» **What you will do**:
Reproduce all the material verbatim, down to the last line.
--*--
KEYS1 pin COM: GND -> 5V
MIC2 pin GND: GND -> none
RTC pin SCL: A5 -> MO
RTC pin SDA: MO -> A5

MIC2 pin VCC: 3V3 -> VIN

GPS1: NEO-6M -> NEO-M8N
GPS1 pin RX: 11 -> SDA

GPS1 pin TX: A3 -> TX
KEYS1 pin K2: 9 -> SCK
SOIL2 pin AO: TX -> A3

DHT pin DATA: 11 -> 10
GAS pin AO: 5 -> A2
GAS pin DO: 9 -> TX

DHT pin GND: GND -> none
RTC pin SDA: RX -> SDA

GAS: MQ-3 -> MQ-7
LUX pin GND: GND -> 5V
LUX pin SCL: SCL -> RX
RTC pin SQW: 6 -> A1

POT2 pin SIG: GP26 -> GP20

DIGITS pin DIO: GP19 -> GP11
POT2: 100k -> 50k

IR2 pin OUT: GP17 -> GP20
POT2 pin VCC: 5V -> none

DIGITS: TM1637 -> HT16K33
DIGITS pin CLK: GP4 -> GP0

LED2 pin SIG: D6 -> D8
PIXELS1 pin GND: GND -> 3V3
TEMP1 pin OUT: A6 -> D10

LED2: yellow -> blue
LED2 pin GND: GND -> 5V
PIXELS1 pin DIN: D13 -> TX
--*--
» **Solution for this exercise**:
KEYS1 pin COM: GND -> 5V
MIC2 pin GND: GND -> none
RTC pin SCL: A5 -> MO
RTC pin SDA: MO -> A5

MIC2 pin VCC: 3V3 -> VIN

GPS1: NEO-6M -> NEO-M8N
GPS1 pin RX: 11 -> SDA

GPS1 pin TX: A3 -> TX
KEYS1 pin K2: 9 -> SCK
SOIL2 pin AO: TX -> A3

DHT pin DATA: 11 -> 10
GAS pin AO: 5 -> A2
GAS pin DO: 9 -> TX

DHT pin GND: GND -> none
RTC pin SDA: RX -> SDA

GAS: MQ-3 -> MQ-7
LUX pin GND: GND -> 5V
LUX pin SCL: SCL -> RX
RTC pin SQW: 6 -> A1

POT2 pin SIG: GP26 -> GP20

DIGITS pin DIO: GP19 -> GP11
POT2: 100k -> 50k

IR2 pin OUT: GP17 -> GP20
POT2 pin VCC: 5V -> none

DIGITS: TM1637 -> HT16K33
DIGITS pin CLK: GP4 -> GP0

LED2 pin SIG: D6 -> D8
PIXELS1 pin GND: GND -> 3V3
TEMP1 pin OUT: A6 -> D10

LED2: yellow -> blue
LED2 pin GND: GND -> 5V
PIXELS1 pin DIN: D13 -> TX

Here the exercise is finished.